[Dataset excerpts]
'''
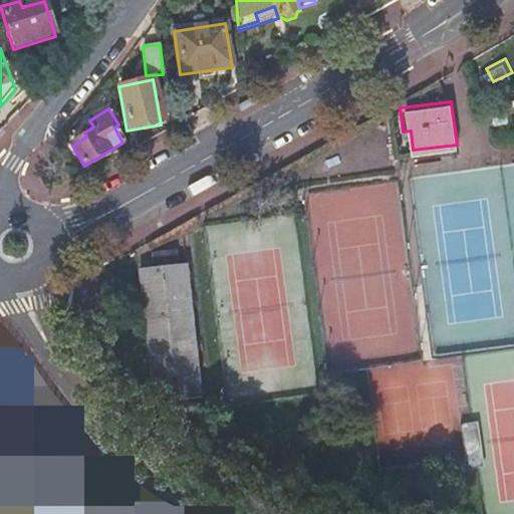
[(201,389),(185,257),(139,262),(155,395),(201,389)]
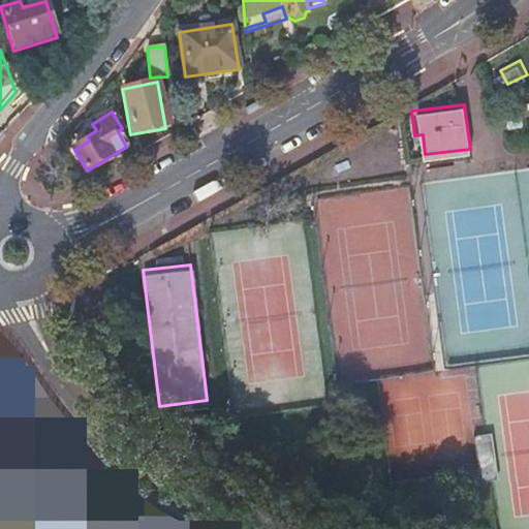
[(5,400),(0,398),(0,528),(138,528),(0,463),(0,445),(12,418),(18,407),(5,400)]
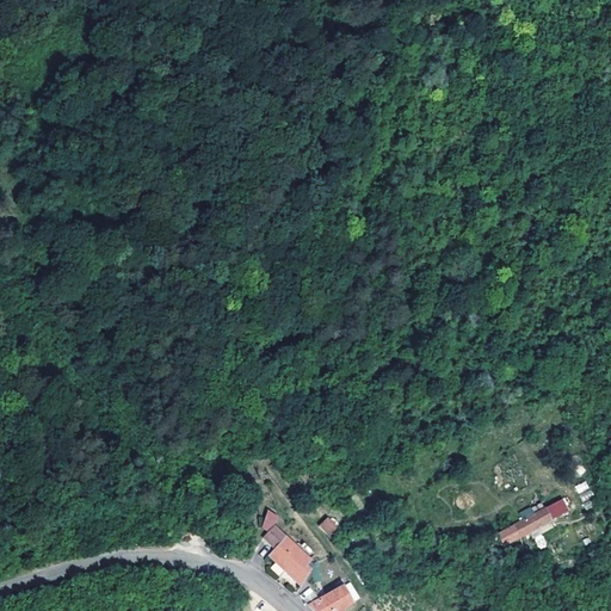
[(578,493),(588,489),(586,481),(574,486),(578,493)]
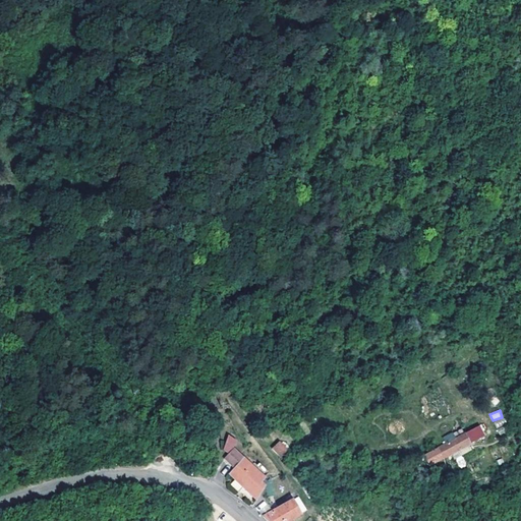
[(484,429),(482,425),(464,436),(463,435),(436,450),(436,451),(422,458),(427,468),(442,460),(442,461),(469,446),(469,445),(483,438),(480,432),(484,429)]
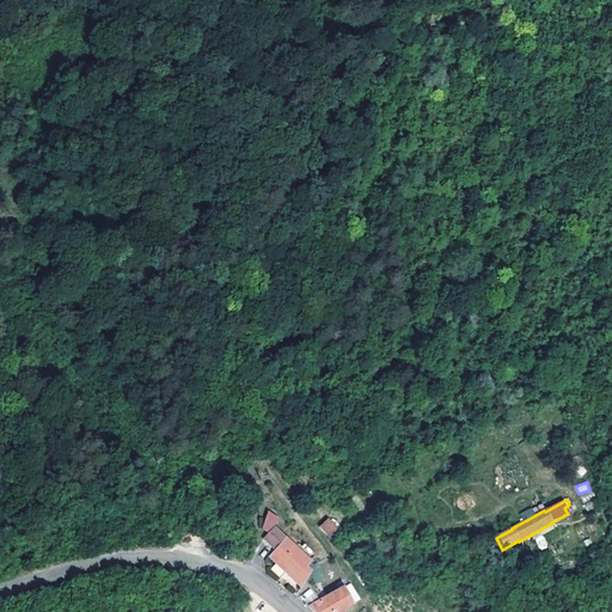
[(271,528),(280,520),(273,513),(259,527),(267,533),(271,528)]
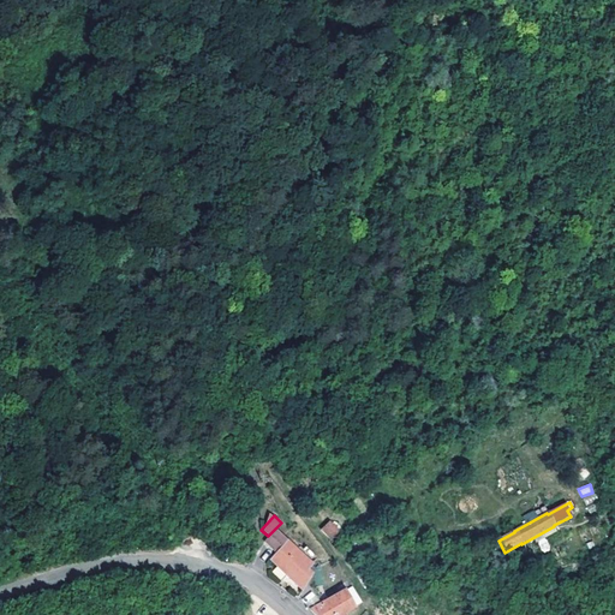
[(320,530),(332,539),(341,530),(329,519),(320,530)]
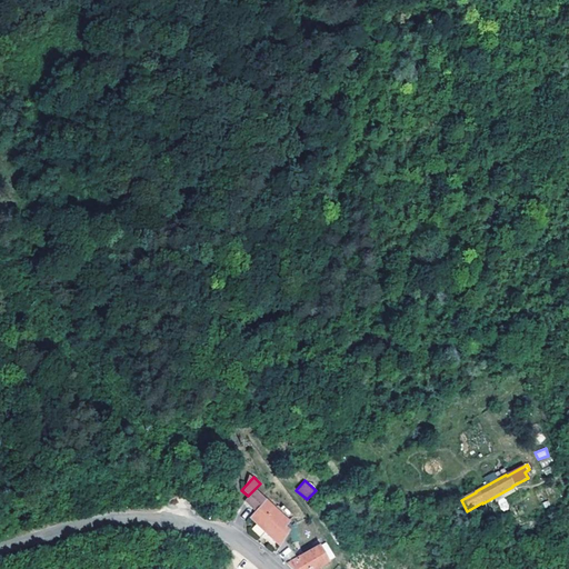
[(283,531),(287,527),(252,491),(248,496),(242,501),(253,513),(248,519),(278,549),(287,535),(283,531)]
'''
'''
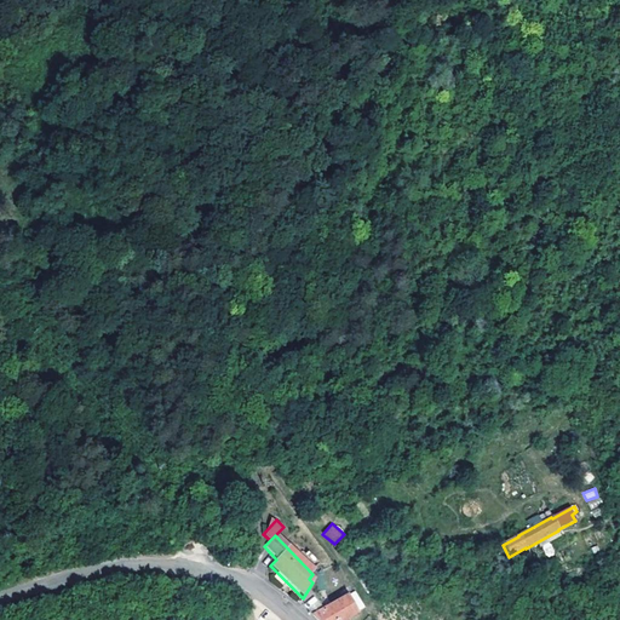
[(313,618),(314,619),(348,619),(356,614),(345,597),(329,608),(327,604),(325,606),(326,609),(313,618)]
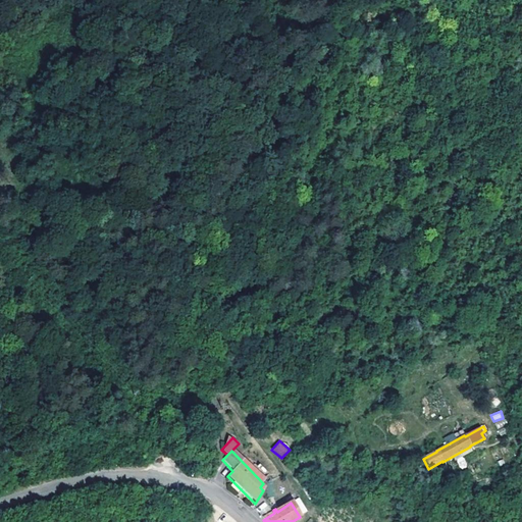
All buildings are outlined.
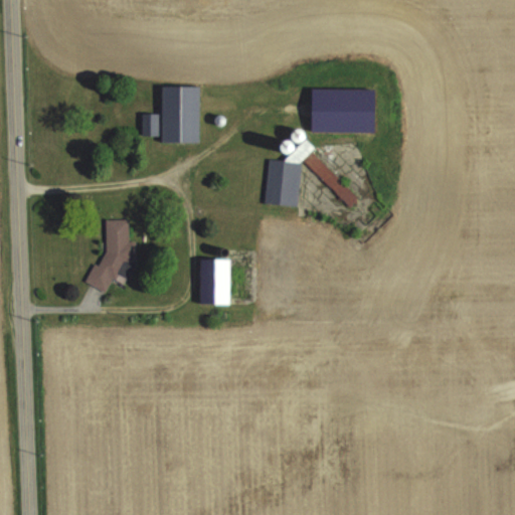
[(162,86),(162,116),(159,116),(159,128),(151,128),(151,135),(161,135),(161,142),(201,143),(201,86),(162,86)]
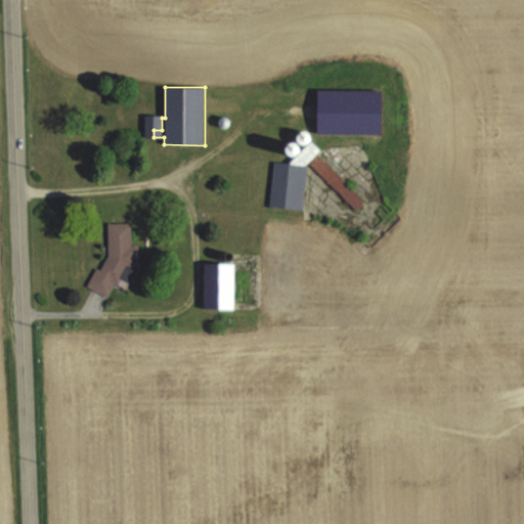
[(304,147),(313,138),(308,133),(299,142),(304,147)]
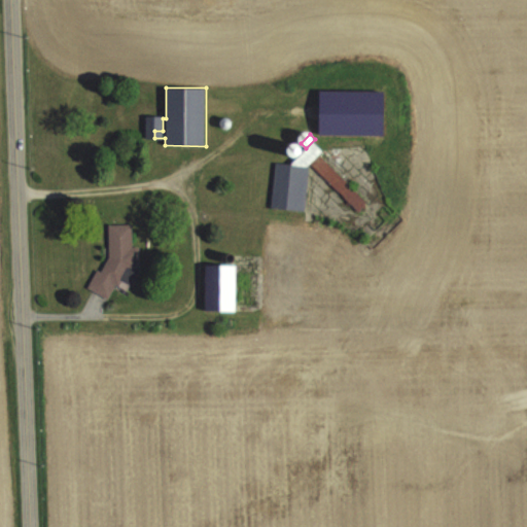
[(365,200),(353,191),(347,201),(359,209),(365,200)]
'''
**Task description**.
Above are records; repeat only the lines from the line with "All buildings are outlined." through the line with "[(365,200),(353,191),(347,201),(359,209),(365,200)]", and leave pictures out.

**Your solution**.
All buildings are outlined.
[(162,86),(162,116),(159,116),(159,128),(151,128),(151,135),(161,135),(161,142),(201,143),(201,86),(162,86)]
[(304,147),(313,138),(308,133),(299,142),(304,147)]
[(365,200),(353,191),(347,201),(359,209),(365,200)]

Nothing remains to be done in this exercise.